§ **DATA**
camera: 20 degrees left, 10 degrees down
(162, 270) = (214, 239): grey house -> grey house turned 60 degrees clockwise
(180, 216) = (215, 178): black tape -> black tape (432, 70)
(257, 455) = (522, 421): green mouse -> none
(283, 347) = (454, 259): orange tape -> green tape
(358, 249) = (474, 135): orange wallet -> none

---

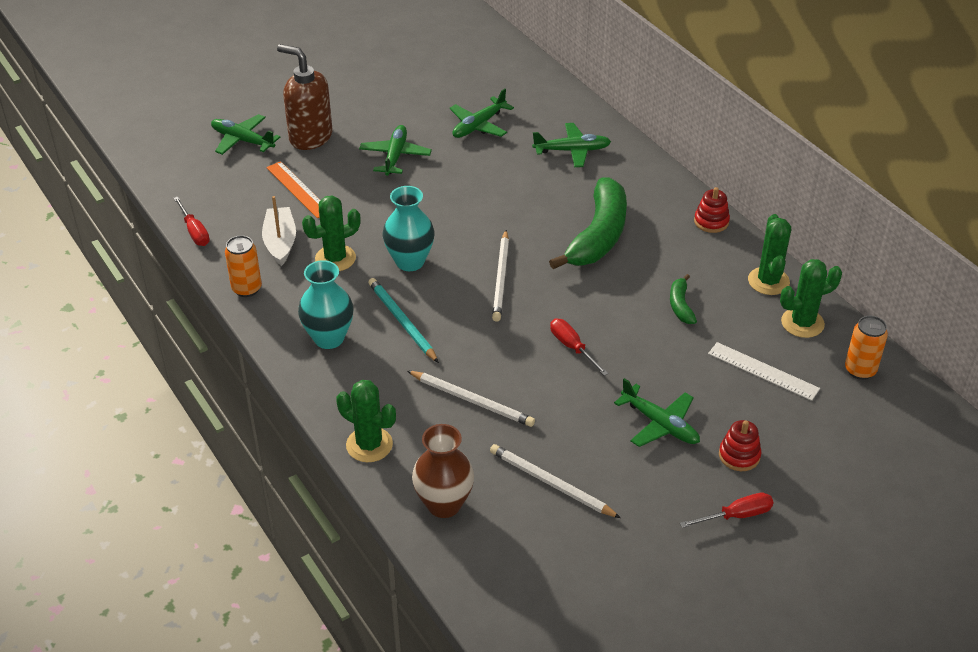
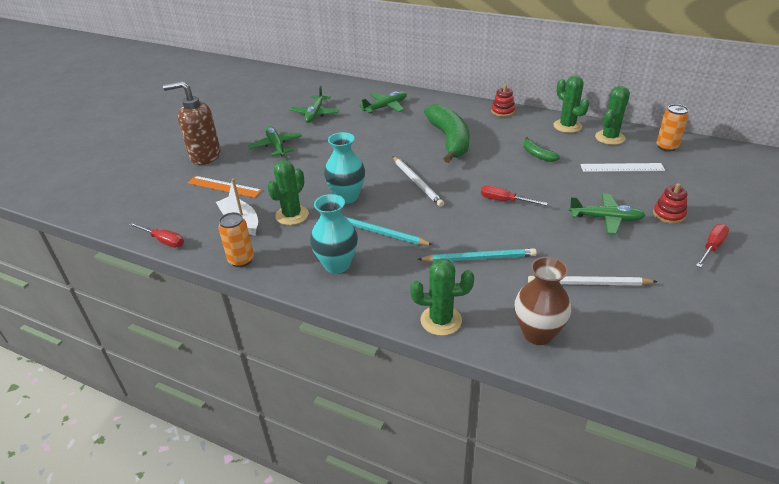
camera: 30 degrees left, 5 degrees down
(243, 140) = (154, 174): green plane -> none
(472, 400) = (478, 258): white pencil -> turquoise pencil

§ **WHAT THE EXERCISE ASKS**
From the records above, reproduce exactly the lines from the one with "camera: 20 degrees left, 10 degrees down" to the one with "(358, 249) = (474, 135): orange", both included, and no others.

§ **REPLY**
camera: 20 degrees left, 10 degrees down
(162, 270) = (214, 239): grey house -> grey house turned 60 degrees clockwise
(180, 216) = (215, 178): black tape -> black tape (432, 70)
(257, 455) = (522, 421): green mouse -> none
(283, 347) = (454, 259): orange tape -> green tape
(358, 249) = (474, 135): orange wallet -> none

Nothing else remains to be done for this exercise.